## TASK PROMPT
In the material below, the lines between the one holding "U2: ATtiny24 -> ATtiny84" and the one holding "U2 pin RST: TEMP -> RESET", inclusive, are to be set down word for word. Pictures stay out.

────────

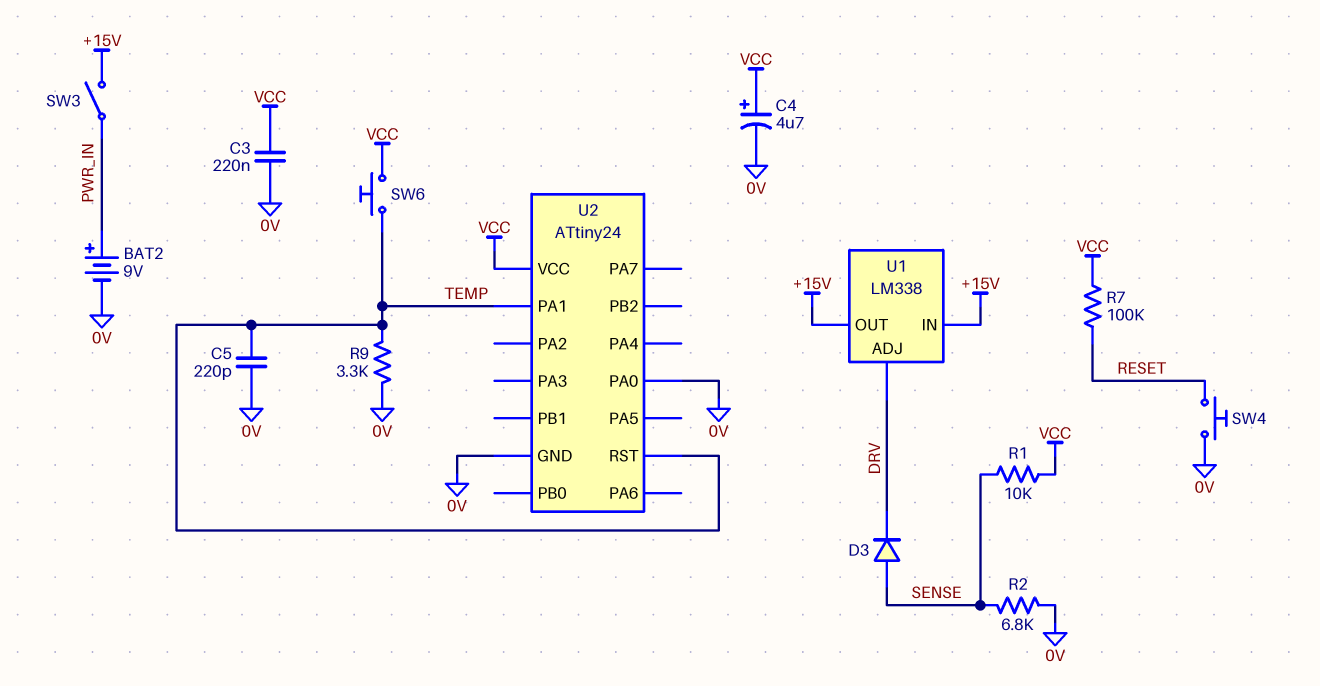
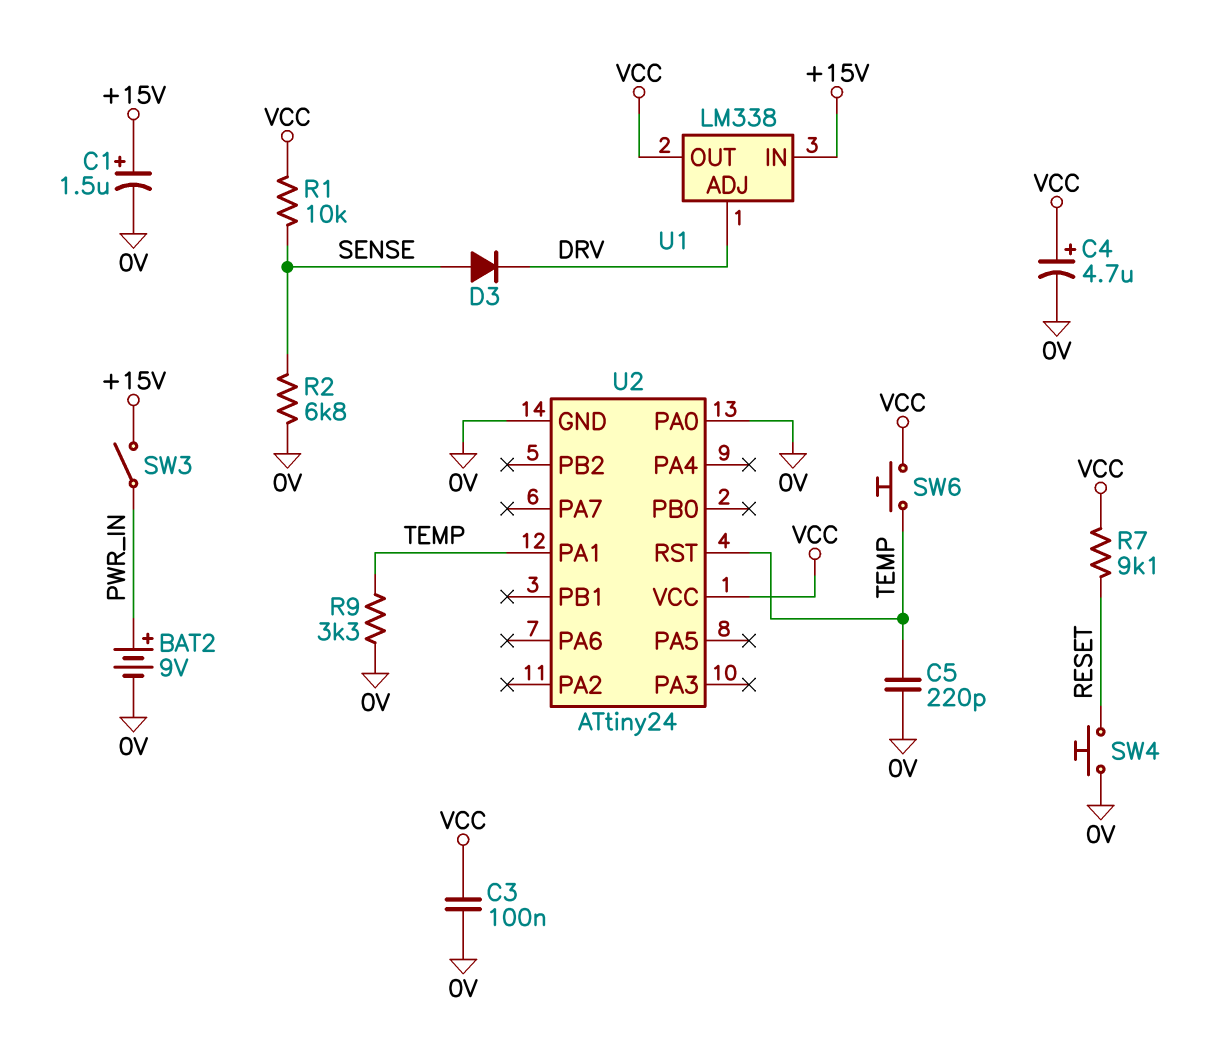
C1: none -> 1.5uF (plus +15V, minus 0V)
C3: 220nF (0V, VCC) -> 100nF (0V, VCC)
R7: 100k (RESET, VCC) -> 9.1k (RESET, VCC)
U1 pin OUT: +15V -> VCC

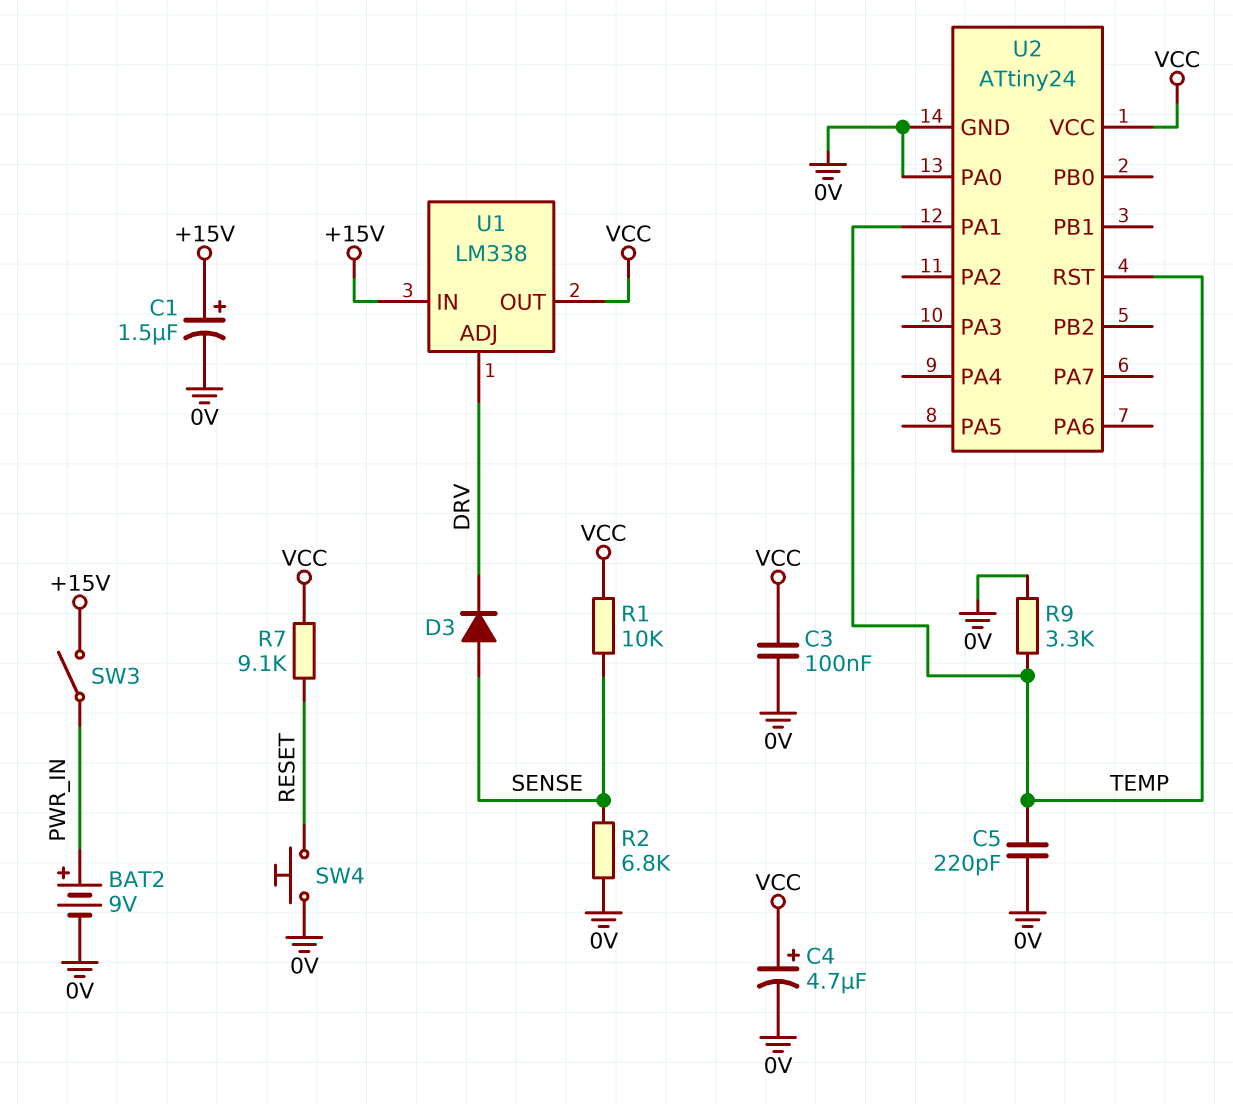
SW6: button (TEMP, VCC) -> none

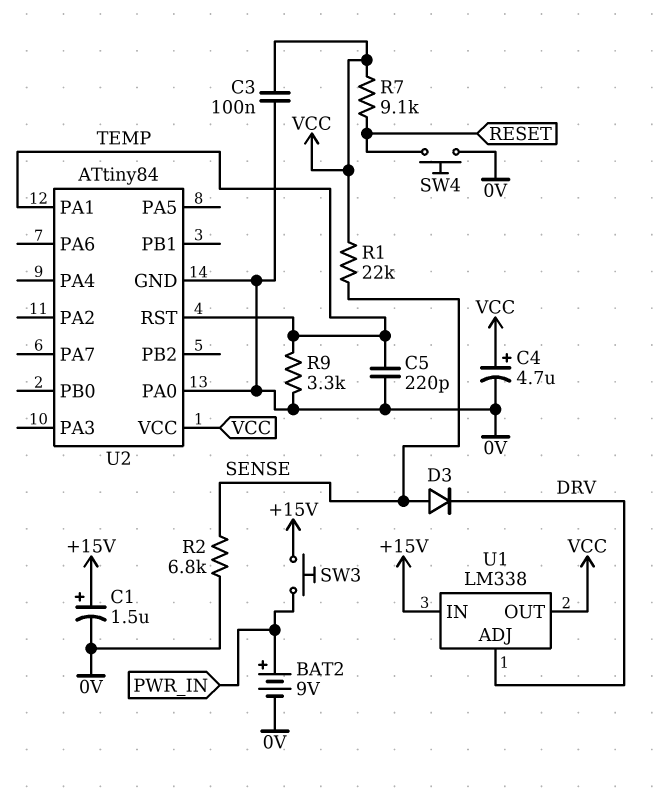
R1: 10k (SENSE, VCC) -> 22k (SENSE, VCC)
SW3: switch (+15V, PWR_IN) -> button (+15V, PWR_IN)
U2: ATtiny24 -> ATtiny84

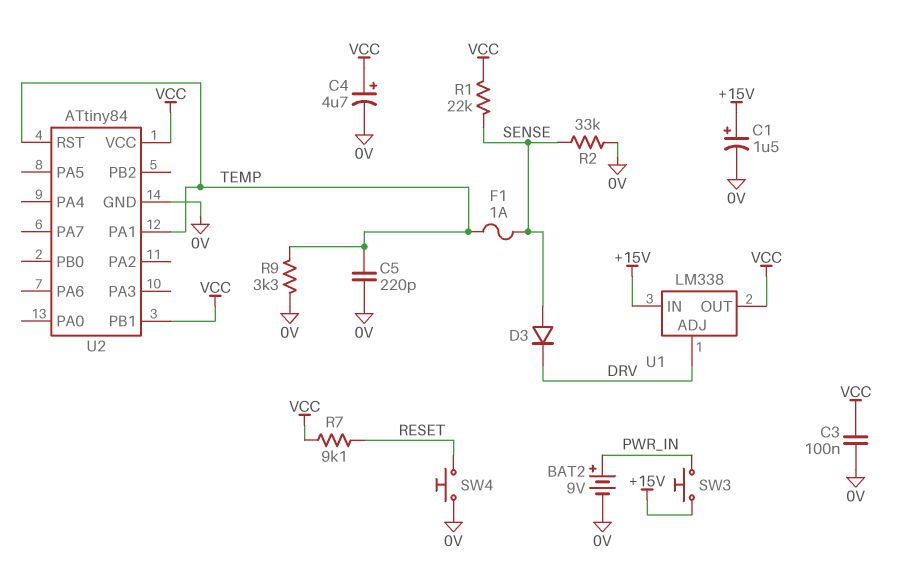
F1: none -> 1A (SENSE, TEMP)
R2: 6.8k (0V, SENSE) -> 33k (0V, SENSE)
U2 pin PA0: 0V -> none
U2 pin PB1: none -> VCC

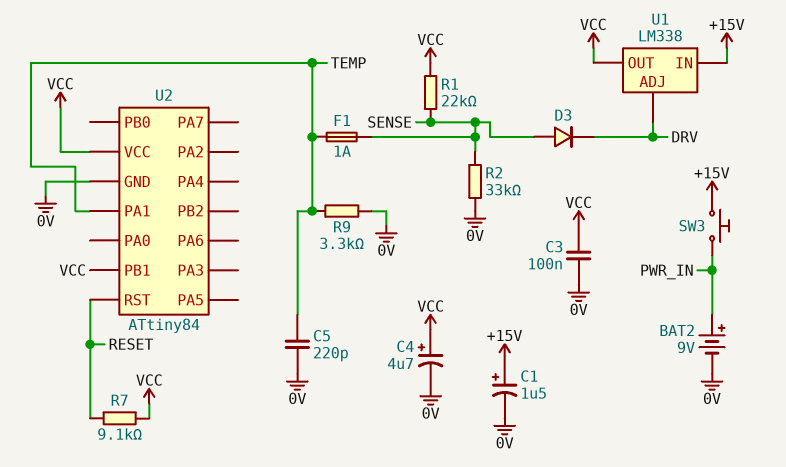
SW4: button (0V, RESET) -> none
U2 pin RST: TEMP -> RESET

────────

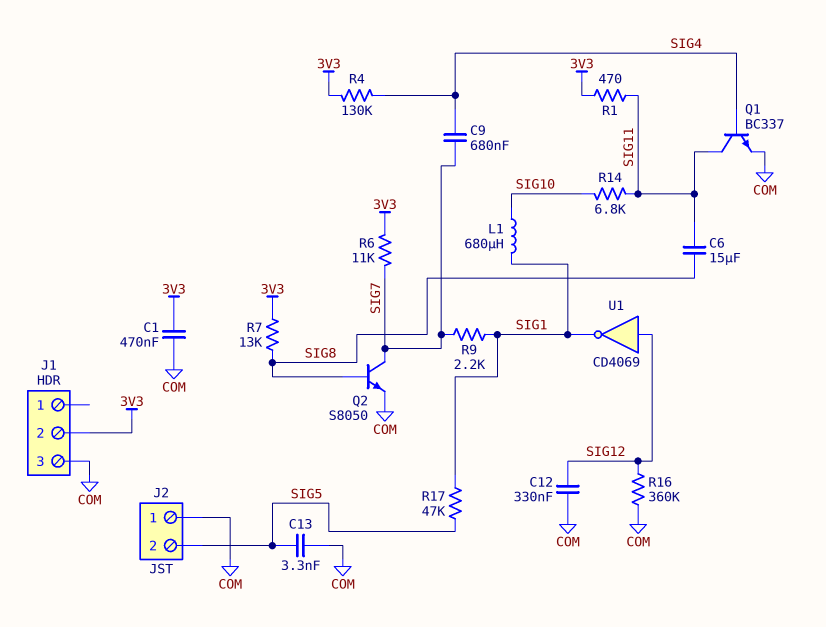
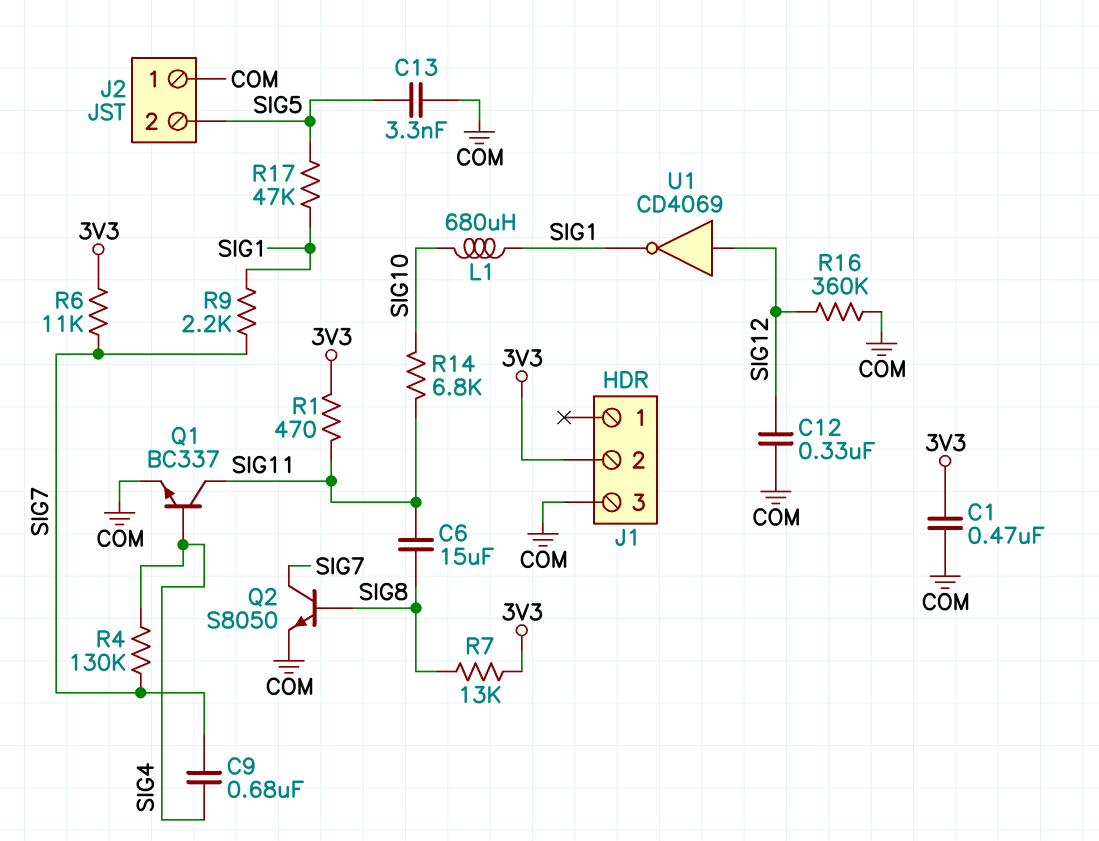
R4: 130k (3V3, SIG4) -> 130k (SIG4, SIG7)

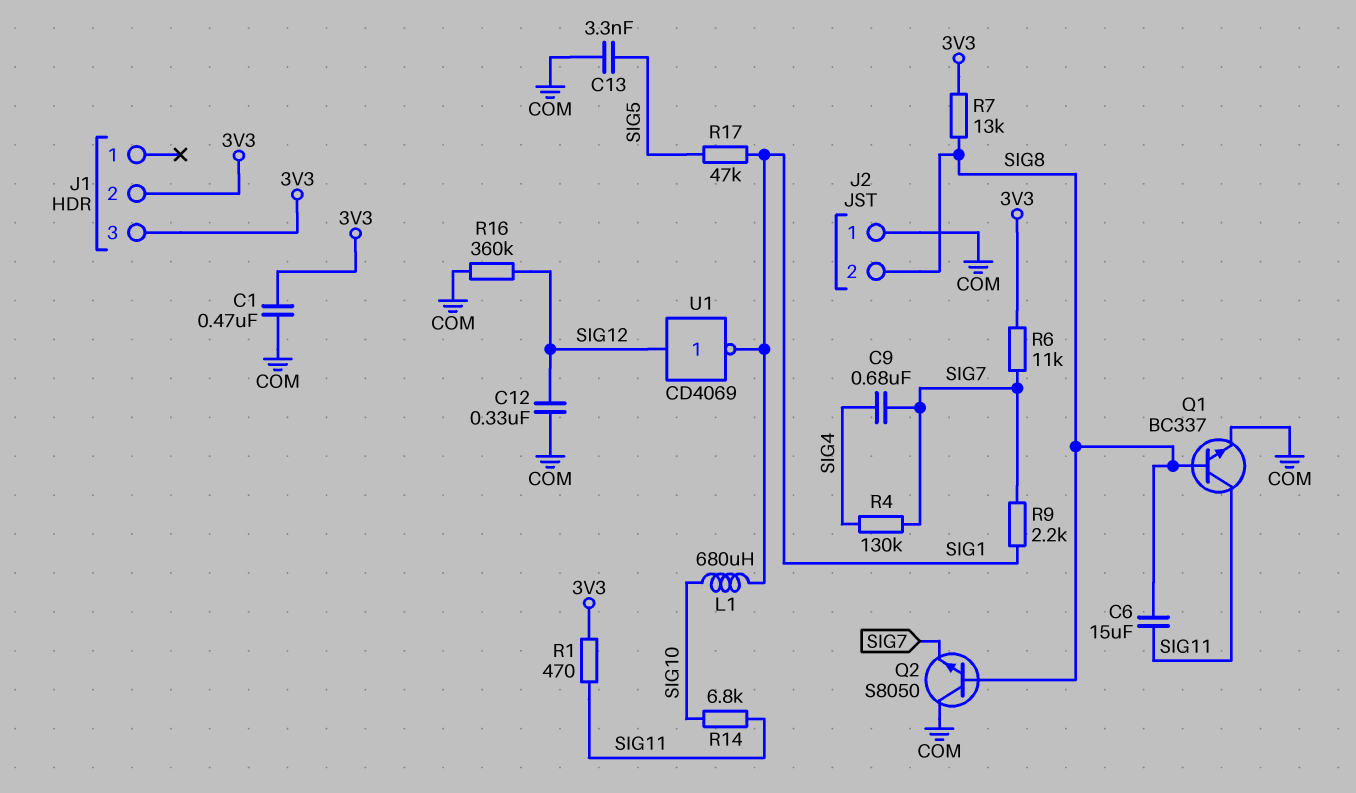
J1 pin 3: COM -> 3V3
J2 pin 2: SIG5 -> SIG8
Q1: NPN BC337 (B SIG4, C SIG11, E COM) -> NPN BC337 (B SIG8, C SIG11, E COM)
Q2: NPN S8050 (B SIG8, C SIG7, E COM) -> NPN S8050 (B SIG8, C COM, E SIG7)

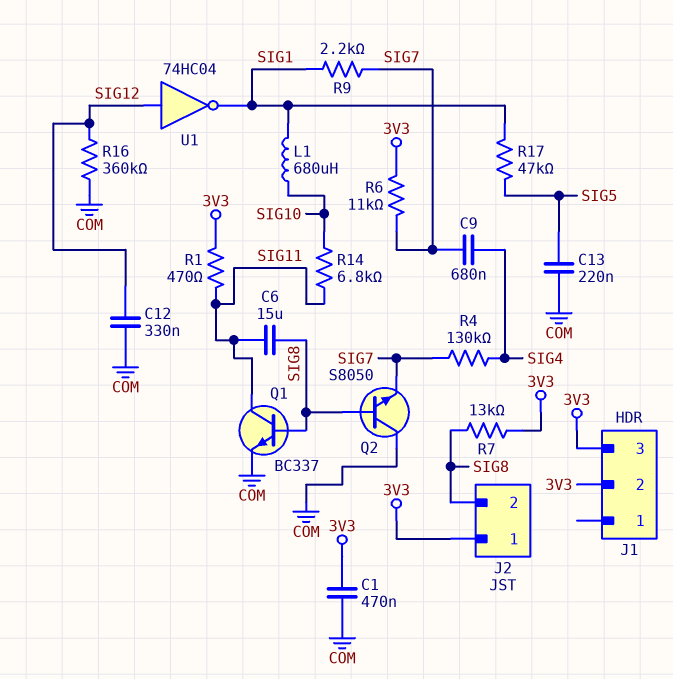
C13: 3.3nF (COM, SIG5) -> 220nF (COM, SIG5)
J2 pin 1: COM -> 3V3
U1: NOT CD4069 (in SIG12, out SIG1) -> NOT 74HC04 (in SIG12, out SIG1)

────────

## REPLY
U2: ATtiny24 -> ATtiny84

F1: none -> 1A (SENSE, TEMP)
R2: 6.8k (0V, SENSE) -> 33k (0V, SENSE)
U2 pin PA0: 0V -> none
U2 pin PB1: none -> VCC

SW4: button (0V, RESET) -> none
U2 pin RST: TEMP -> RESET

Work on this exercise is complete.